What you will do |
In the entries below, the lines from the one with "brown teddy bear: [385,100,432,176]" through the one with "red domino: [81,156,111,203]" are to be copied exactly; both ends count.

Record excerpts |
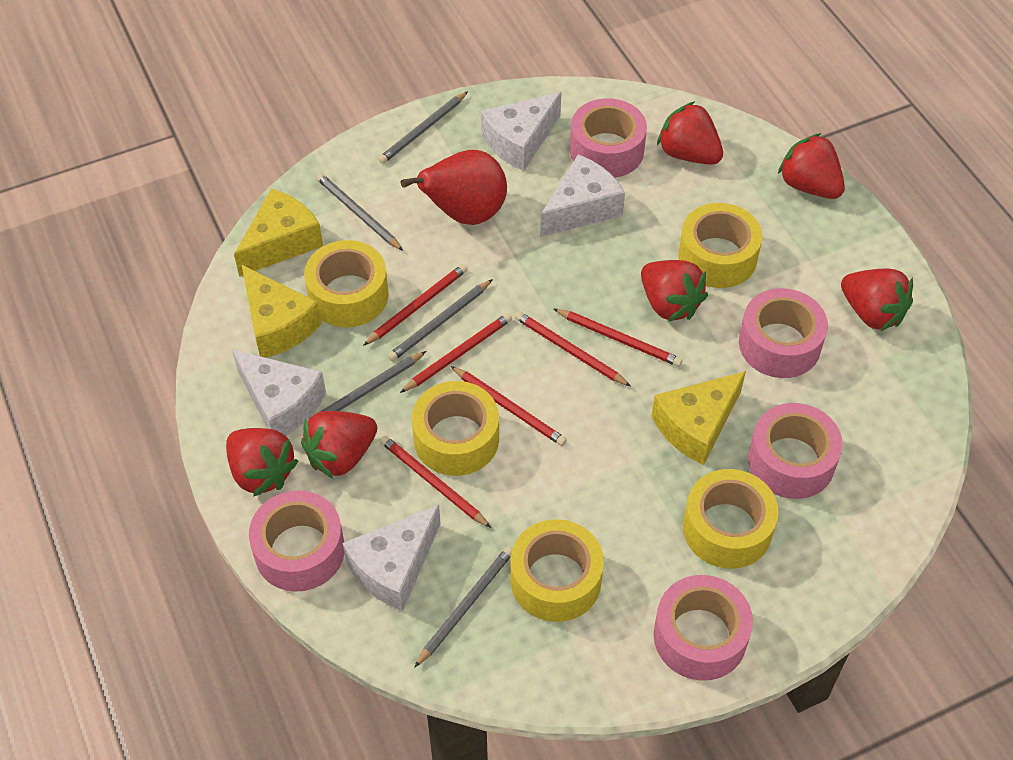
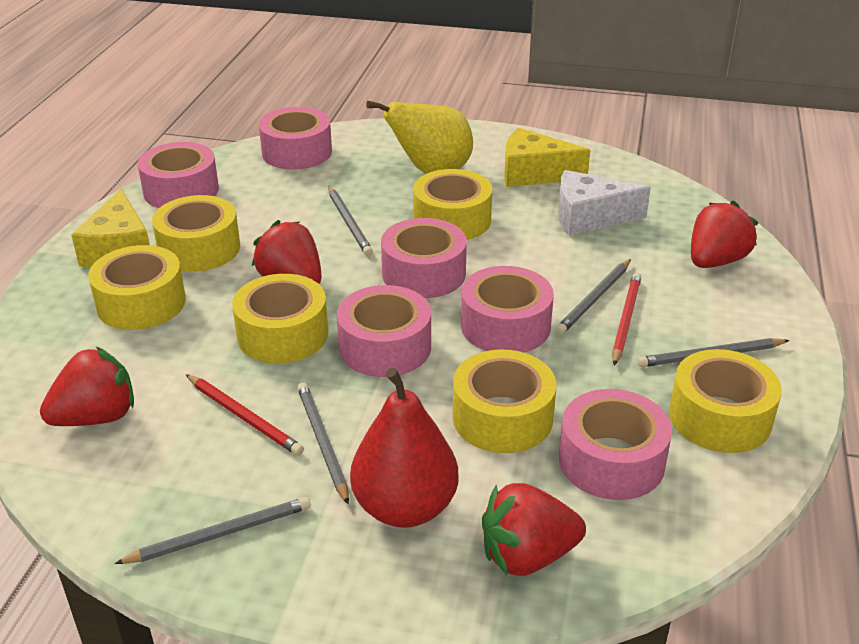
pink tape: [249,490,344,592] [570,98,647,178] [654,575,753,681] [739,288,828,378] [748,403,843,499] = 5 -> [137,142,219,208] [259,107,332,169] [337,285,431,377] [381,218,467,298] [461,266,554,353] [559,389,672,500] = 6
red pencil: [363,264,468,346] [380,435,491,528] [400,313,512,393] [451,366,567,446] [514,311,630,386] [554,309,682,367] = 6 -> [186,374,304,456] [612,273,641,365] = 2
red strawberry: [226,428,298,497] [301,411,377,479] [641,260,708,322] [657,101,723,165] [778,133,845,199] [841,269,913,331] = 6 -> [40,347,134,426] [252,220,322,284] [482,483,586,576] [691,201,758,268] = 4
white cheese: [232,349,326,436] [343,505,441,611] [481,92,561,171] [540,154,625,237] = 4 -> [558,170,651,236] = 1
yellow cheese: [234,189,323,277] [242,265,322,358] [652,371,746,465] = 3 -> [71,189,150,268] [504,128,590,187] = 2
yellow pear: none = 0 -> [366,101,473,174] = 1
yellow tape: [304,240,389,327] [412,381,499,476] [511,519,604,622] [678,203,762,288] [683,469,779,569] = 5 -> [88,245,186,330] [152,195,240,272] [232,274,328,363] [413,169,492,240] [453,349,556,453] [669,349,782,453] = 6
* * *
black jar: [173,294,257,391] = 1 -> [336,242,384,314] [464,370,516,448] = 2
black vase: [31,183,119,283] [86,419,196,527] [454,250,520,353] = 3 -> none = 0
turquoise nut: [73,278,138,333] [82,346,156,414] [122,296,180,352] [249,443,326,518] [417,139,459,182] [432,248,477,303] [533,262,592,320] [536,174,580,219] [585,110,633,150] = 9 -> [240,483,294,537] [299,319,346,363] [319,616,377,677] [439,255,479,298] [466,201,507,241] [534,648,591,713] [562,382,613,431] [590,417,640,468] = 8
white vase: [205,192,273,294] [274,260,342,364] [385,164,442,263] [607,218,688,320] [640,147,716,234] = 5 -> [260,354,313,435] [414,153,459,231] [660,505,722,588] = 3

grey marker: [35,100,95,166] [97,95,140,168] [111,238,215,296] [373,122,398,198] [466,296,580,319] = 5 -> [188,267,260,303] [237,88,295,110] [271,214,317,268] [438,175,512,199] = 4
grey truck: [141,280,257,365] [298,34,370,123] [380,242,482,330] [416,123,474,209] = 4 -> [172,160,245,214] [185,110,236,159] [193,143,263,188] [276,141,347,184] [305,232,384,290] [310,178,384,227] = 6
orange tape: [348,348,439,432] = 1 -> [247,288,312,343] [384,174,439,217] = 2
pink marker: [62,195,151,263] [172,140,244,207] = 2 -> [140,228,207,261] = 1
---
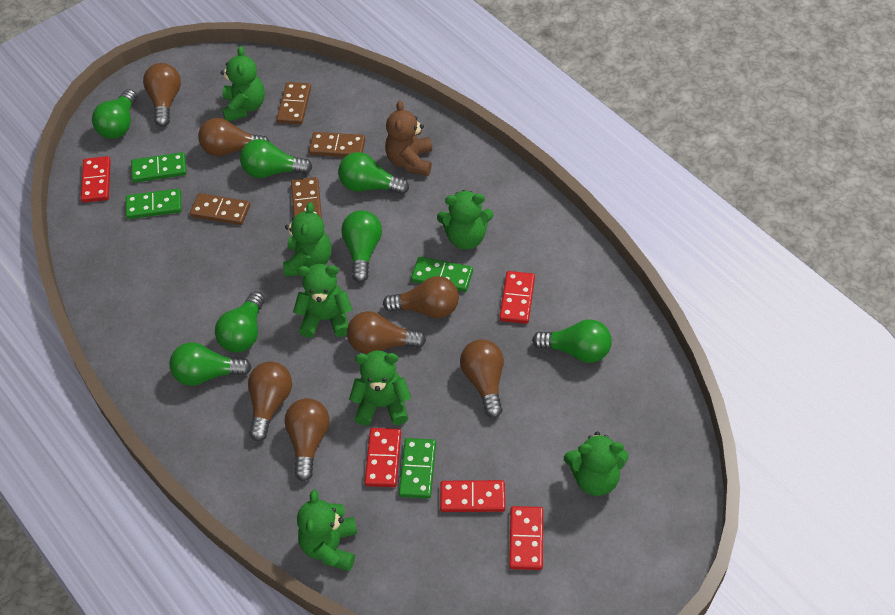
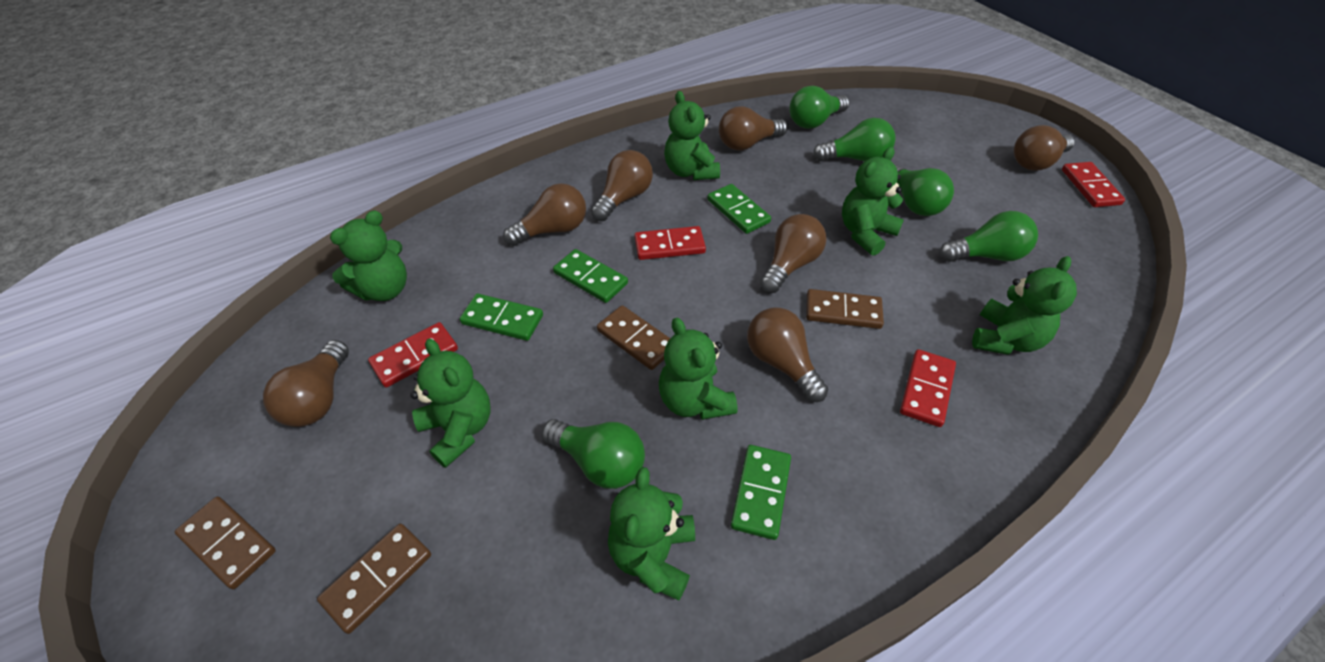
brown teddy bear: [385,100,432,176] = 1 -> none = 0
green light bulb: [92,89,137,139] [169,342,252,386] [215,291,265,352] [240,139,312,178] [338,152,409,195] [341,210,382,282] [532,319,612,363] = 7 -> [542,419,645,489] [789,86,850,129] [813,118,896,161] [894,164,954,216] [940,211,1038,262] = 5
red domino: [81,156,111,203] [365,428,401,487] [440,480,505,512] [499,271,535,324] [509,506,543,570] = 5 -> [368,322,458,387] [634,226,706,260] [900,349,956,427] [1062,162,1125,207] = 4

Task result |
brown teddy bear: [385,100,432,176] = 1 -> none = 0
green light bulb: [92,89,137,139] [169,342,252,386] [215,291,265,352] [240,139,312,178] [338,152,409,195] [341,210,382,282] [532,319,612,363] = 7 -> [542,419,645,489] [789,86,850,129] [813,118,896,161] [894,164,954,216] [940,211,1038,262] = 5
red domino: [81,156,111,203] [365,428,401,487] [440,480,505,512] [499,271,535,324] [509,506,543,570] = 5 -> [368,322,458,387] [634,226,706,260] [900,349,956,427] [1062,162,1125,207] = 4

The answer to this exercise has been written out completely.